# [Exercise]
How many lines of the entries below include the word "bulb"? Answer with the number alone.

(Before-and-after object listings)
#####

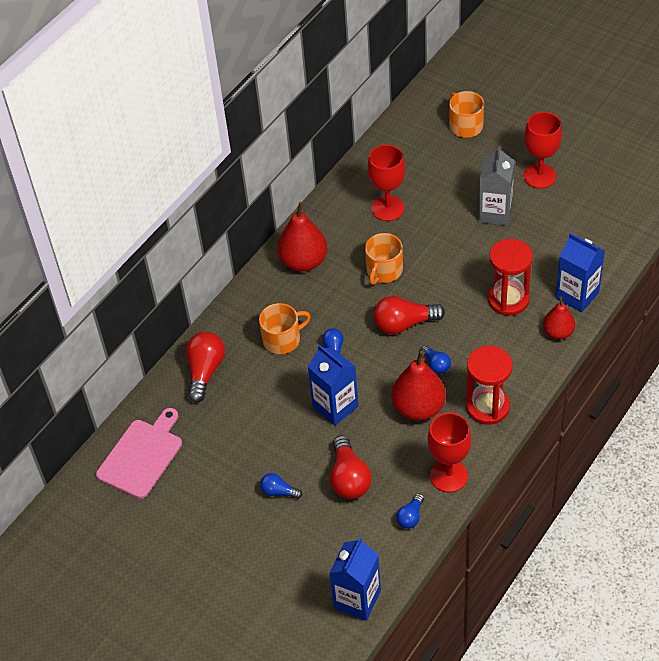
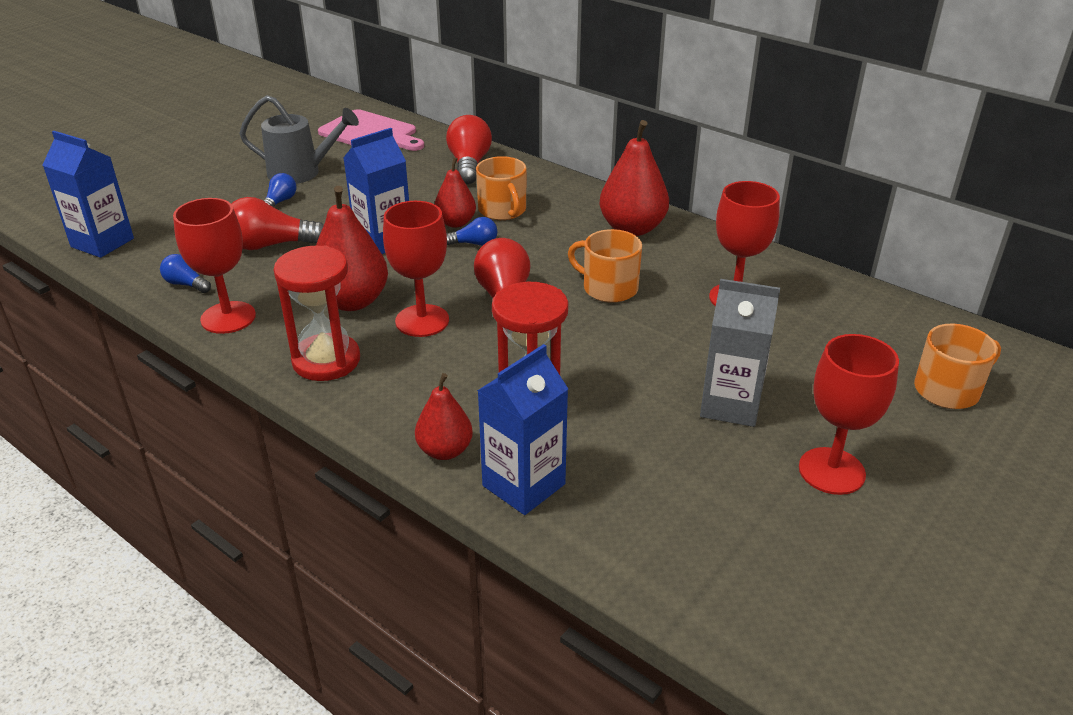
camera: 90 degrees right, 15 degrees down
(205, 371) = (469, 165): red light bulb -> red light bulb turned 105 degrees counterclockwise
(225, 490) = (302, 173): none -> grey watering can
(304, 366) = (456, 223): none -> red pear
(436, 364) = (422, 321): blue light bulb -> red goblet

#####

# [Solution]
2